** Records follows **
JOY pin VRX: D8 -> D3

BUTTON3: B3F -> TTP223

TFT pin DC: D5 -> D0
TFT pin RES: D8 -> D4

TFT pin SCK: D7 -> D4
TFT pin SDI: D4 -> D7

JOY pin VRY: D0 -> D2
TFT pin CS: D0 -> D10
** End of Records **
** Records follows **
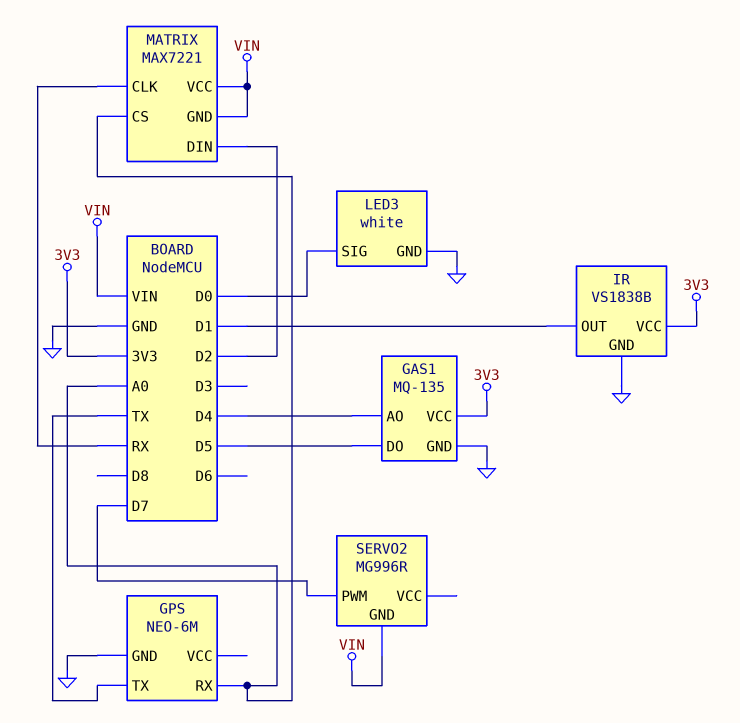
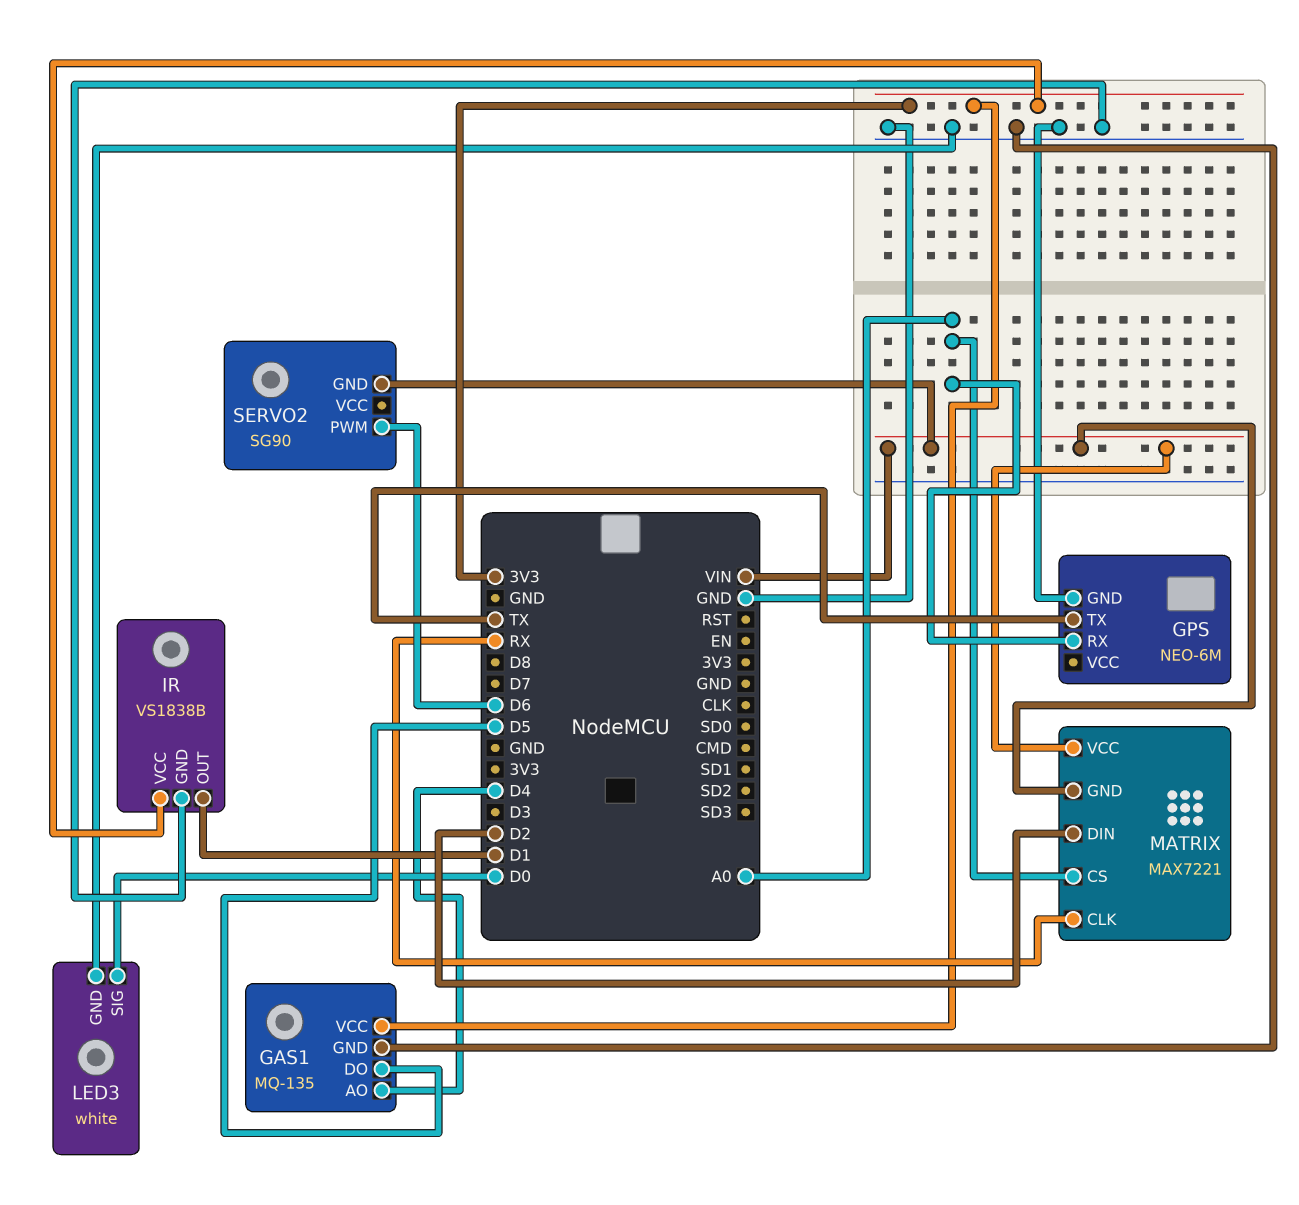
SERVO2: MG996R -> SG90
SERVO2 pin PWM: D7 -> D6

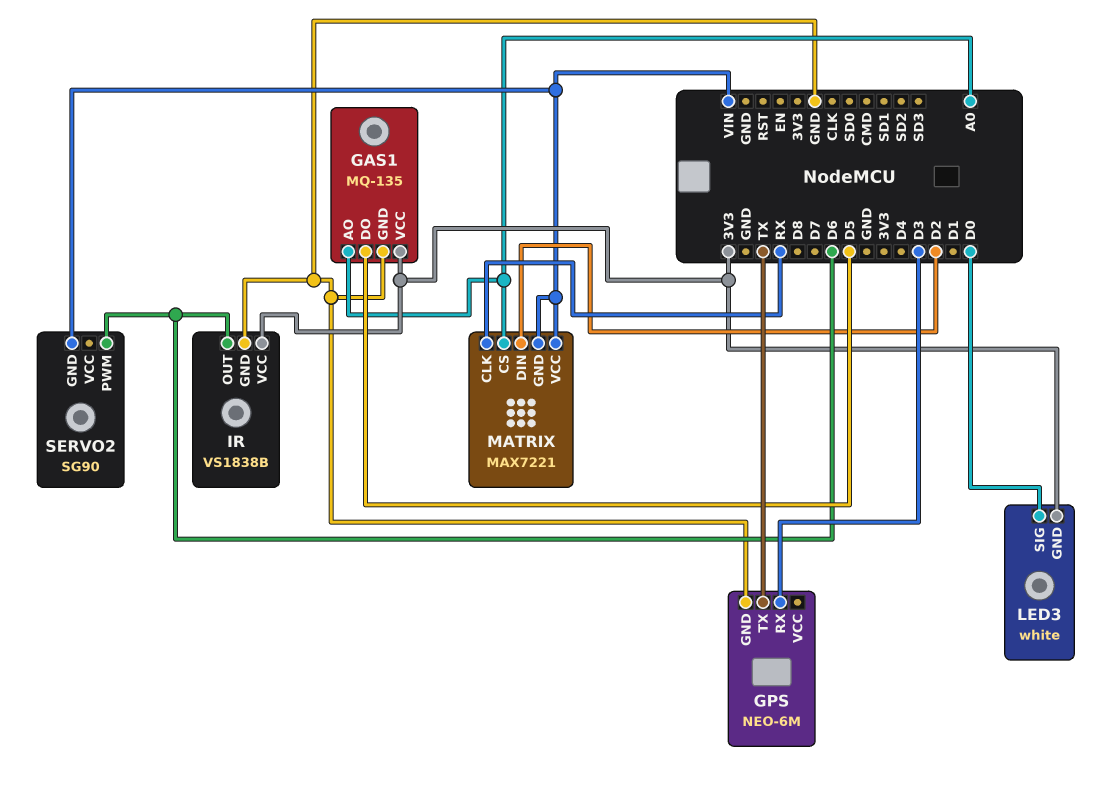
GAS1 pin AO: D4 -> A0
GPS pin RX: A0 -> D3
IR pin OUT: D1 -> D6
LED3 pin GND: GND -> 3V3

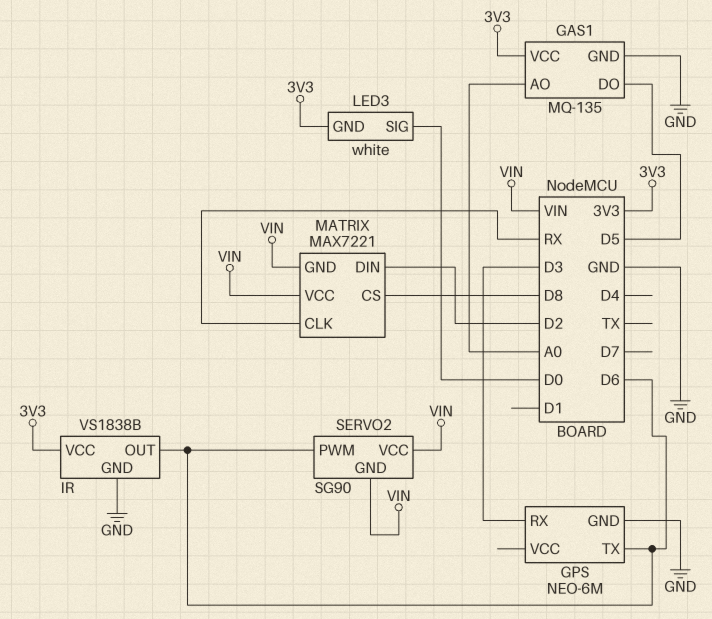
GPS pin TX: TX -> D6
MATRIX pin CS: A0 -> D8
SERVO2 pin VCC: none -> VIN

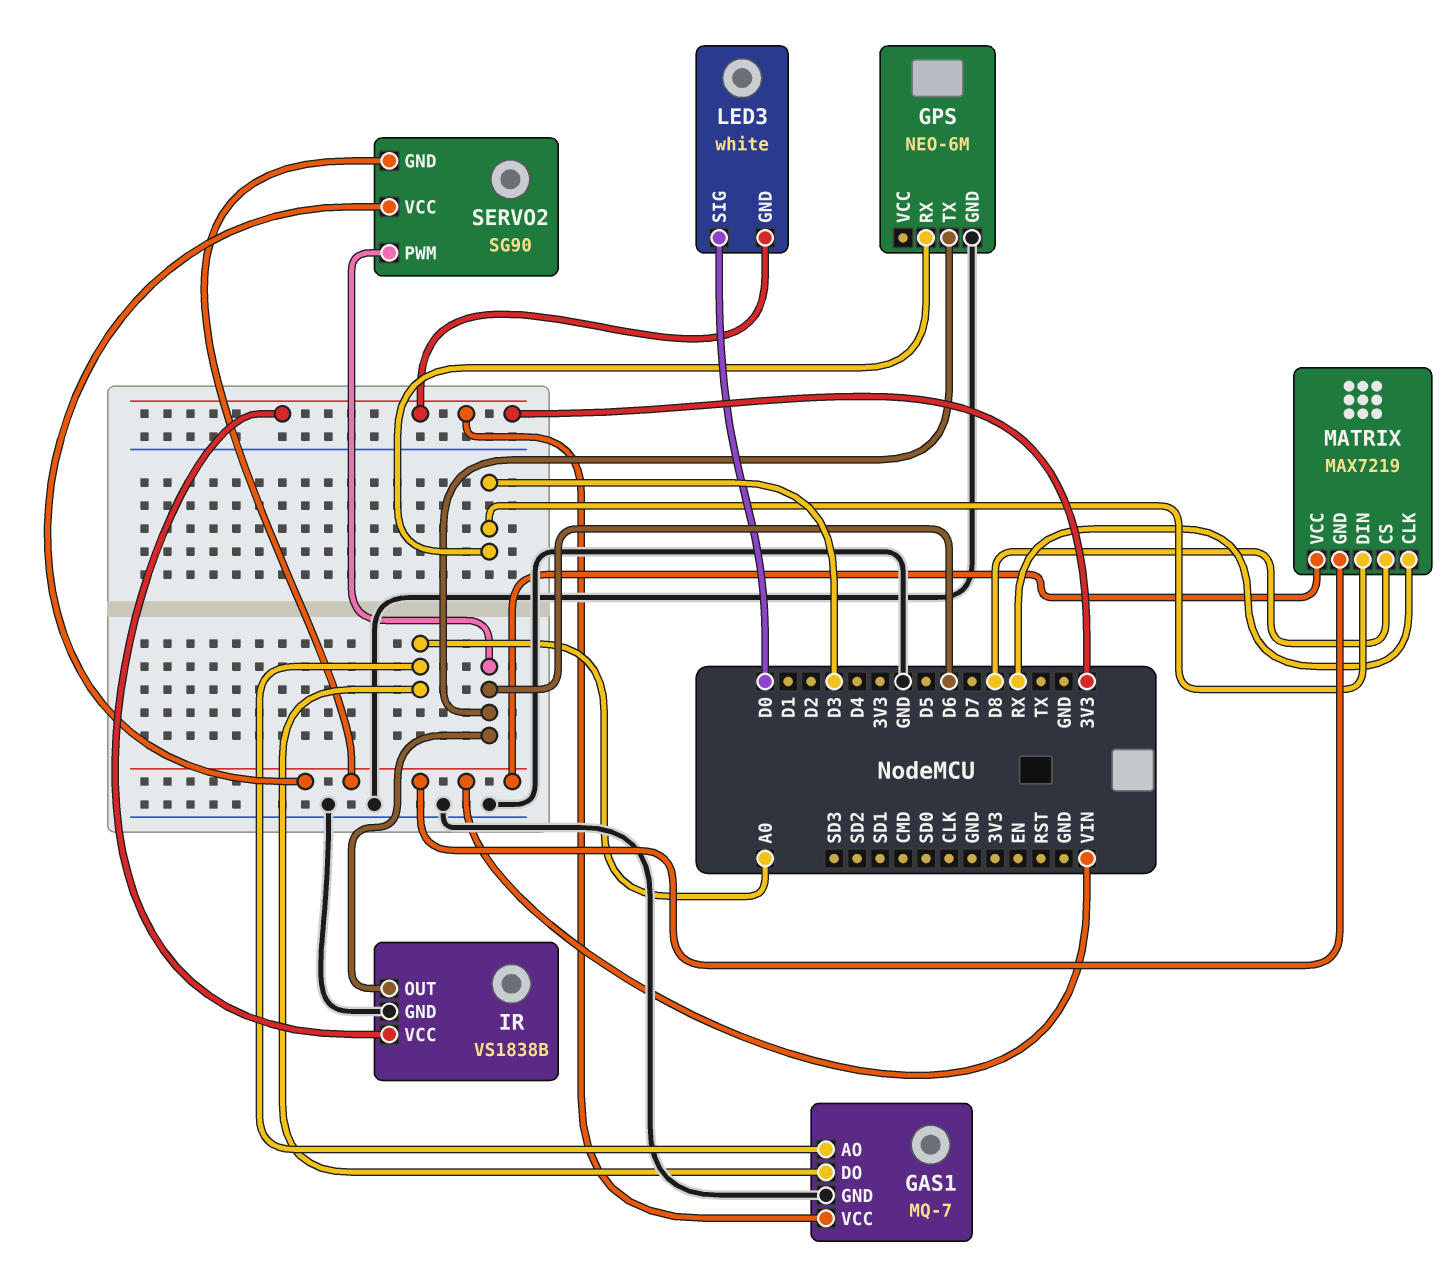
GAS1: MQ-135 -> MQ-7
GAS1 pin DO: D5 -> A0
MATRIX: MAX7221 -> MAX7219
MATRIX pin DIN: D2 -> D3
** End of Records **
■ Directions:
Look above for the line with "IR pin OUT: D1 -> D6" and the line with "MATRIX pin DIN: D2 -> D3", then restate exactly those two lines and all lines between them, with no pictures.

■ Result:
IR pin OUT: D1 -> D6
LED3 pin GND: GND -> 3V3

GPS pin TX: TX -> D6
MATRIX pin CS: A0 -> D8
SERVO2 pin VCC: none -> VIN

GAS1: MQ-135 -> MQ-7
GAS1 pin DO: D5 -> A0
MATRIX: MAX7221 -> MAX7219
MATRIX pin DIN: D2 -> D3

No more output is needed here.